TASK INSTRUCTIONS> Copy exactly. Include the line containing "none -> cyan brick H8:H9 level 1", every line after it, and the last line below, but no pictures.

Object transformation records:
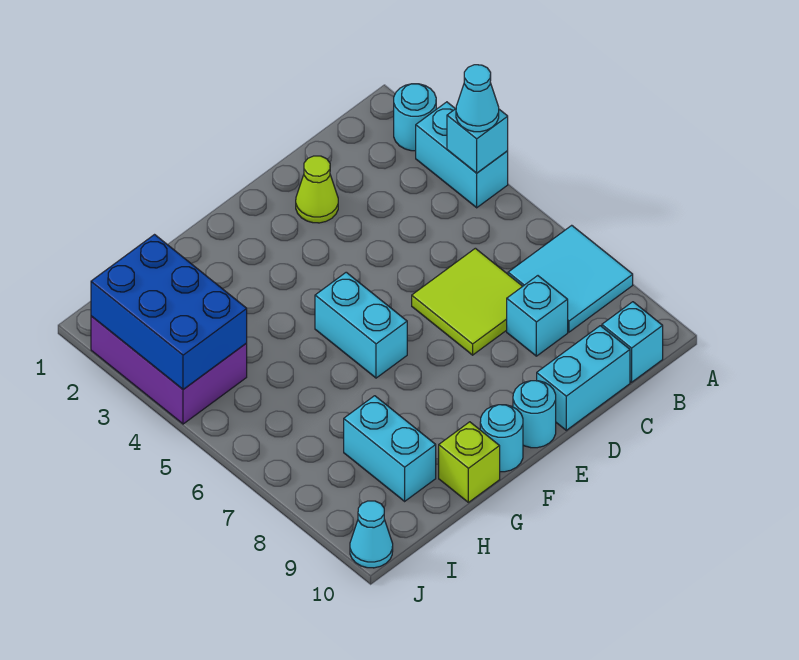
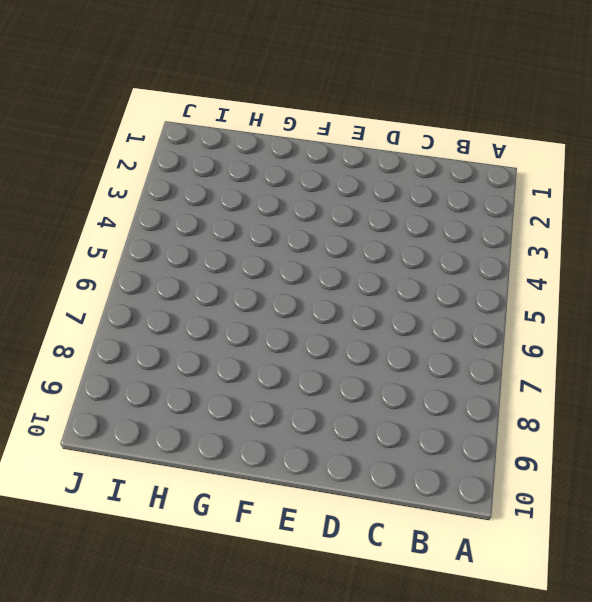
none -> cyan round brick A2 level 1
none -> cyan brick A3:A4 level 1
none -> cyan tile A7:B8 level 1

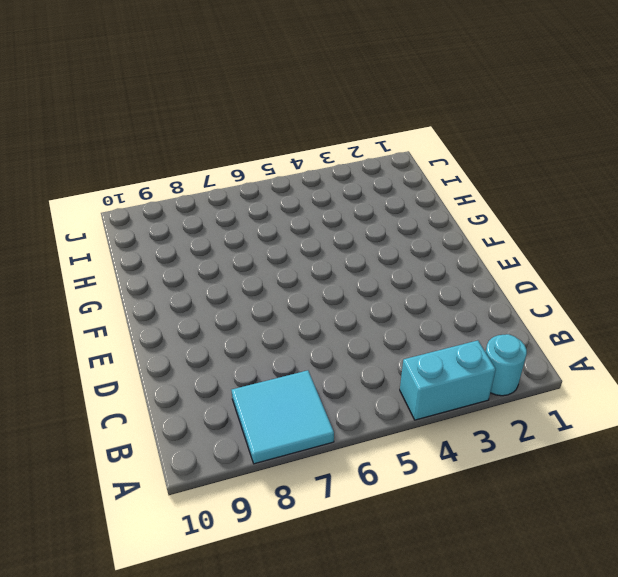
none -> cyan brick B10 level 1
none -> lime tile C6:D7 level 1
none -> cyan brick C8 level 1

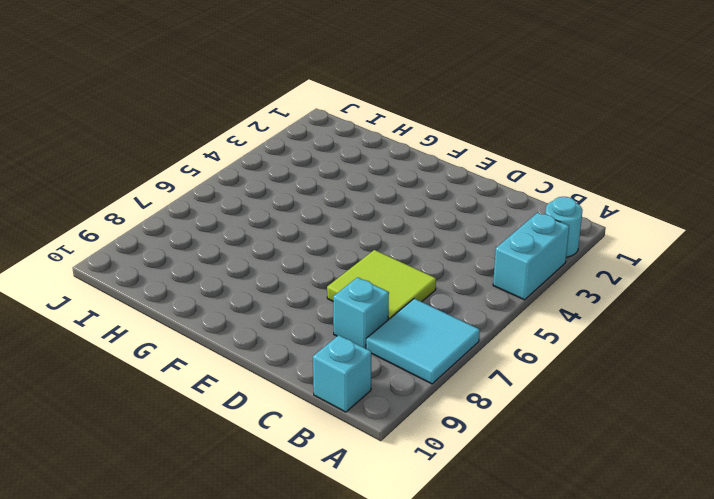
none -> cyan brick C10:D10 level 1
none -> lime cone D2 level 1
none -> cyan round brick E10 level 1

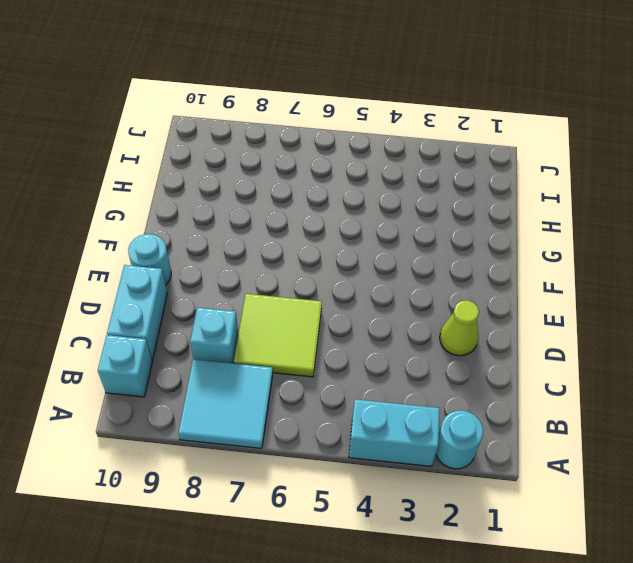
none -> cyan brick F5:F6 level 1
none -> cyan round brick F10 level 1
none -> lime brick G10 level 1

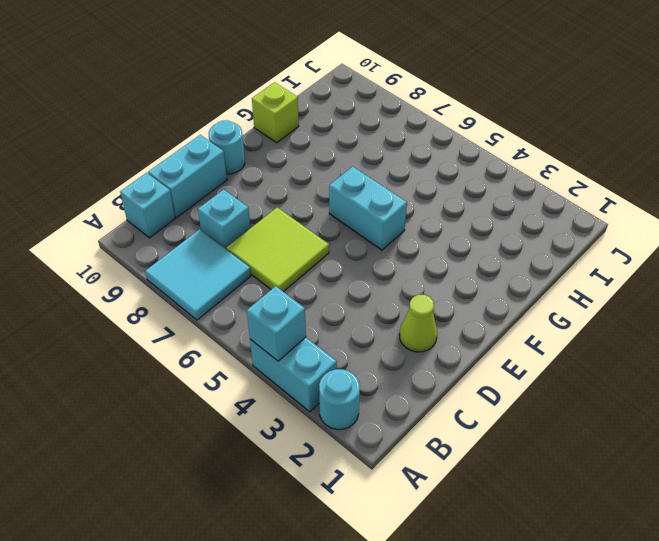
none -> cyan round brick F10 level 1
none -> cyan brick H8:H9 level 1
none -> purple brick I2:J4 level 1

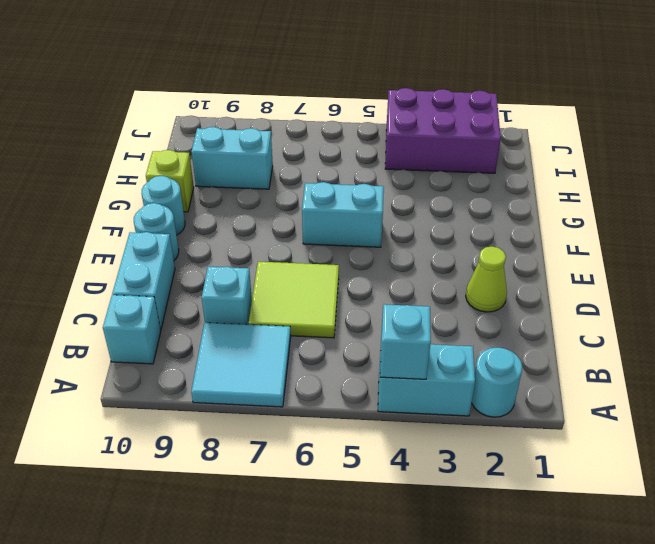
none -> cyan cone J10 level 1
none -> blue brick I2:J4 level 2
none -> cyan cone A4 level 3

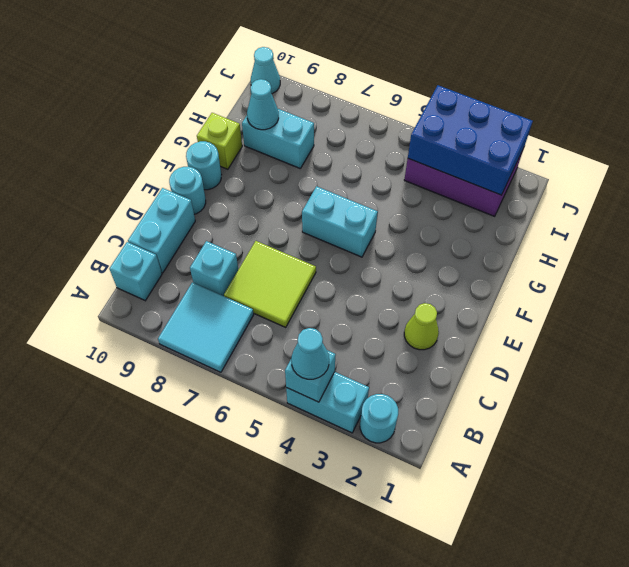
cyan cone H9 level 2 -> none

YOUR SOLUTION>
none -> cyan brick H8:H9 level 1
none -> purple brick I2:J4 level 1

none -> cyan cone J10 level 1
none -> blue brick I2:J4 level 2
none -> cyan cone A4 level 3

cyan cone H9 level 2 -> none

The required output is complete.